---- ENTRIES PROVIDED

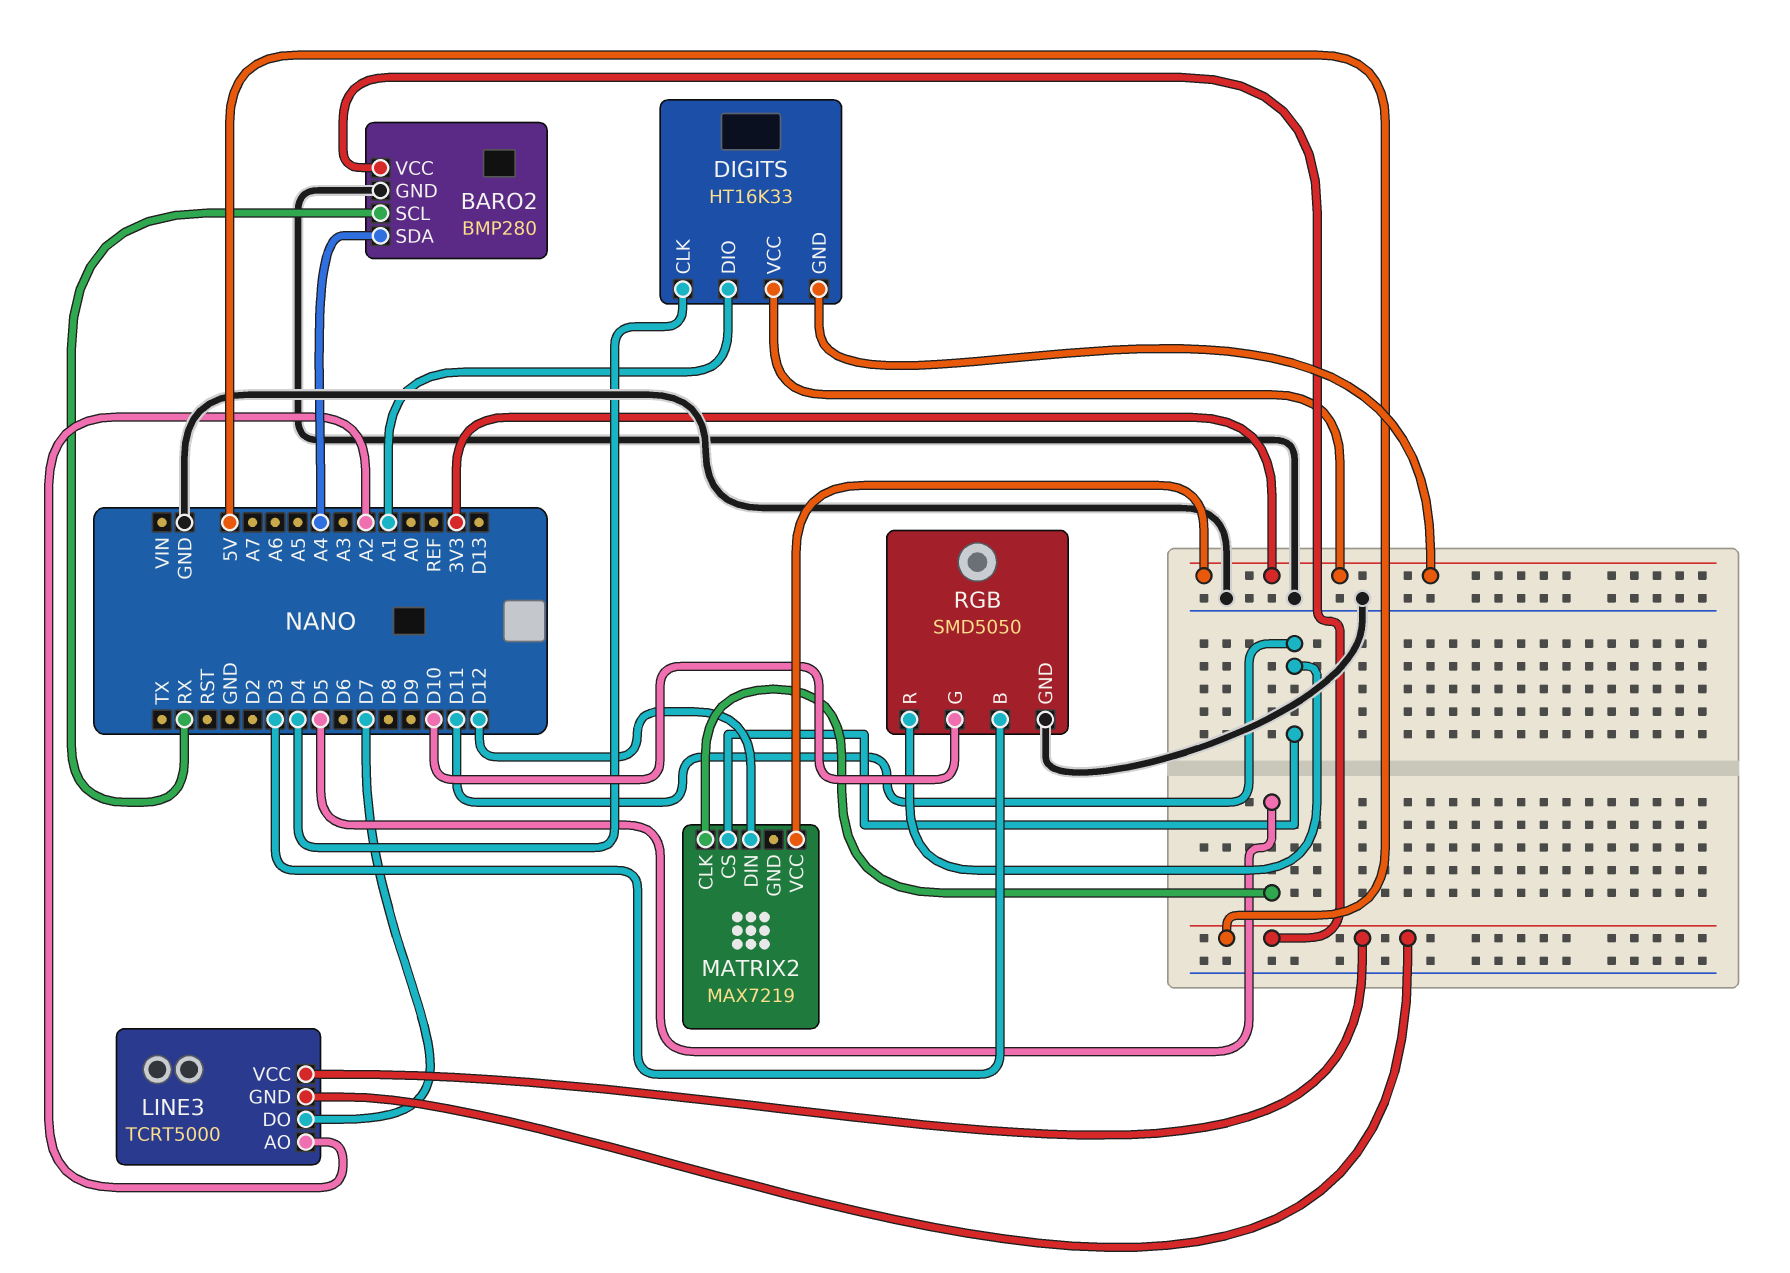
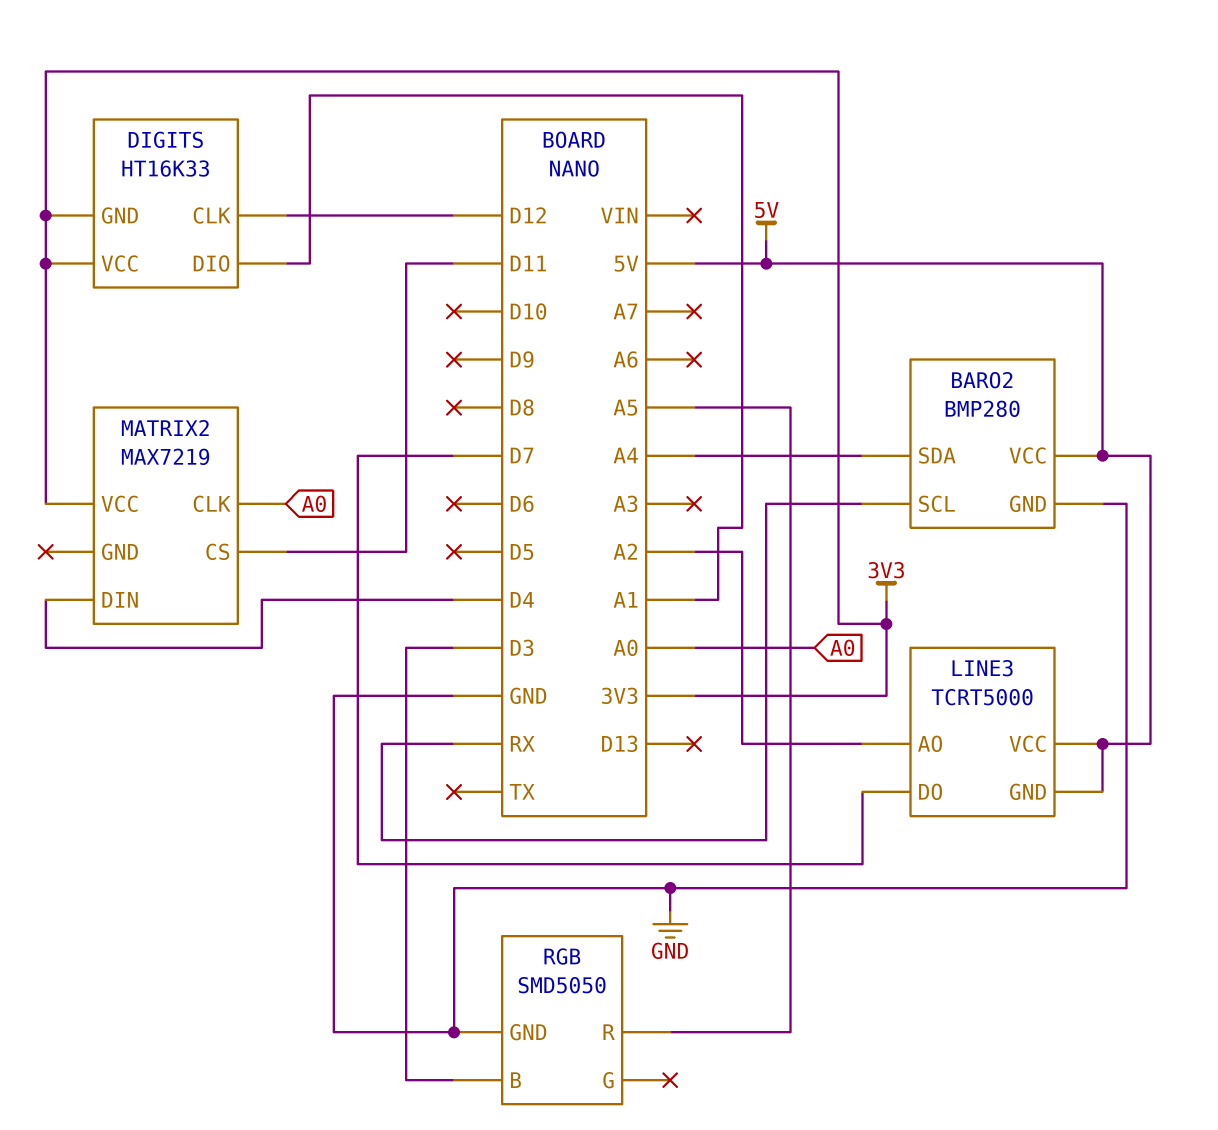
DIGITS pin CLK: D4 -> D12
MATRIX2 pin CLK: D5 -> A0
MATRIX2 pin DIN: D12 -> D4
RGB pin G: D10 -> none
RGB pin R: D11 -> A5

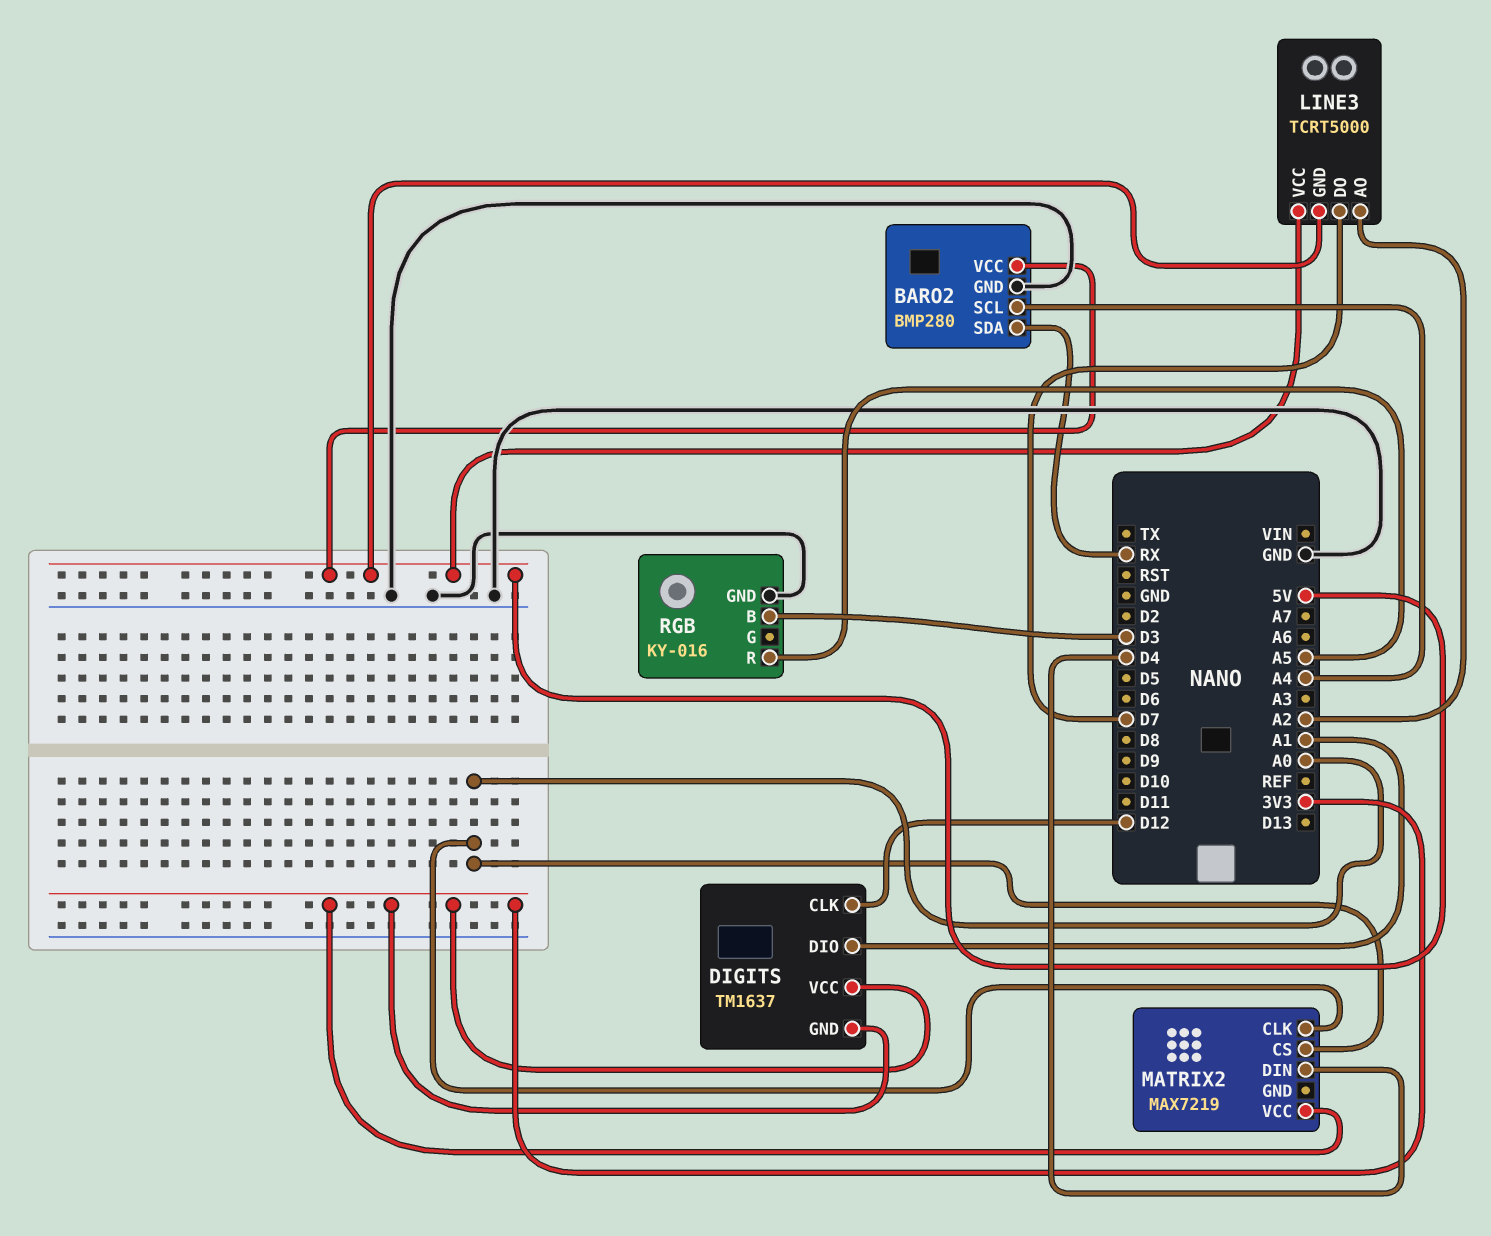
BARO2 pin SCL: RX -> A4
BARO2 pin SDA: A4 -> RX
DIGITS: HT16K33 -> TM1637
MATRIX2 pin CS: D11 -> A0
RGB: SMD5050 -> KY-016

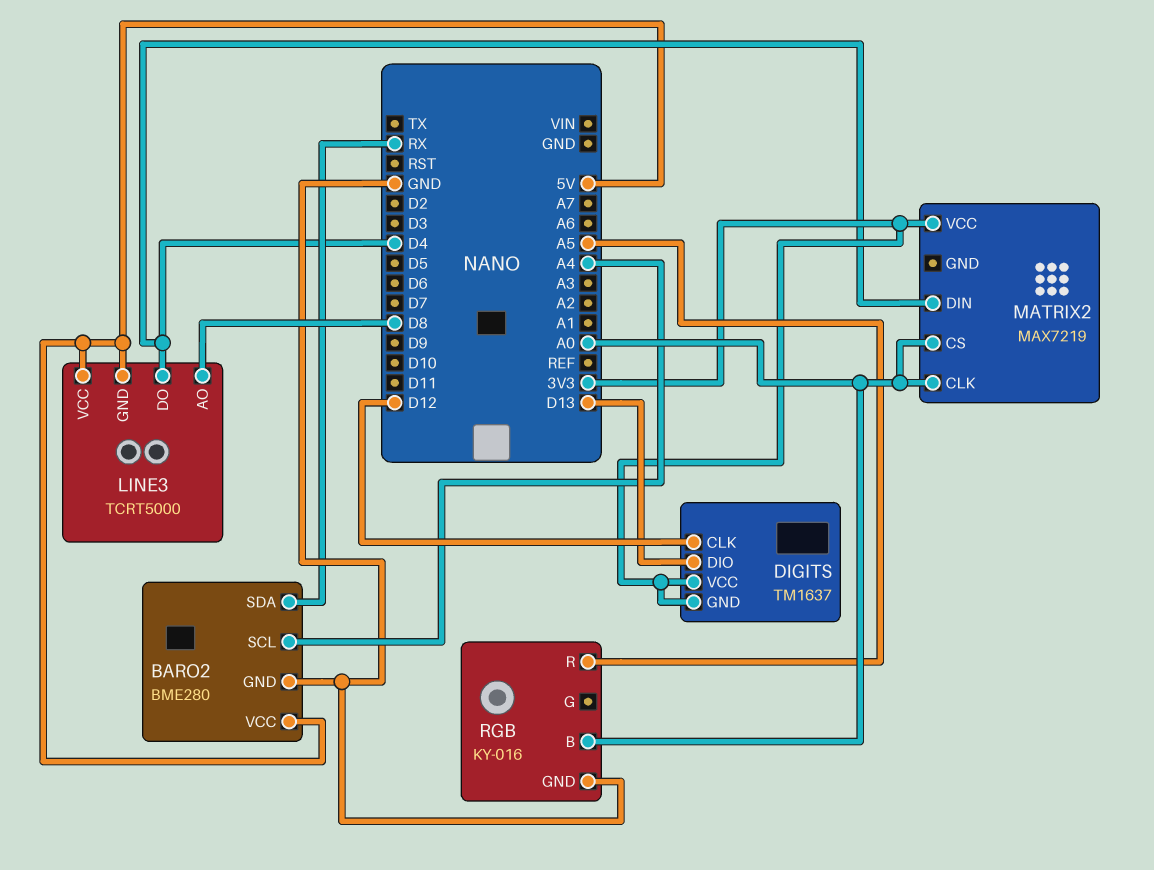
BARO2: BMP280 -> BME280
DIGITS pin DIO: A1 -> D13
LINE3 pin AO: A2 -> D8
LINE3 pin DO: D7 -> D4
RGB pin B: D3 -> A0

--------

REQUIRED ACTION
Please reprint the whole listing exactly and omit its pictures.

SOLUTION TO THE EXERCISE
DIGITS pin CLK: D4 -> D12
MATRIX2 pin CLK: D5 -> A0
MATRIX2 pin DIN: D12 -> D4
RGB pin G: D10 -> none
RGB pin R: D11 -> A5

BARO2 pin SCL: RX -> A4
BARO2 pin SDA: A4 -> RX
DIGITS: HT16K33 -> TM1637
MATRIX2 pin CS: D11 -> A0
RGB: SMD5050 -> KY-016

BARO2: BMP280 -> BME280
DIGITS pin DIO: A1 -> D13
LINE3 pin AO: A2 -> D8
LINE3 pin DO: D7 -> D4
RGB pin B: D3 -> A0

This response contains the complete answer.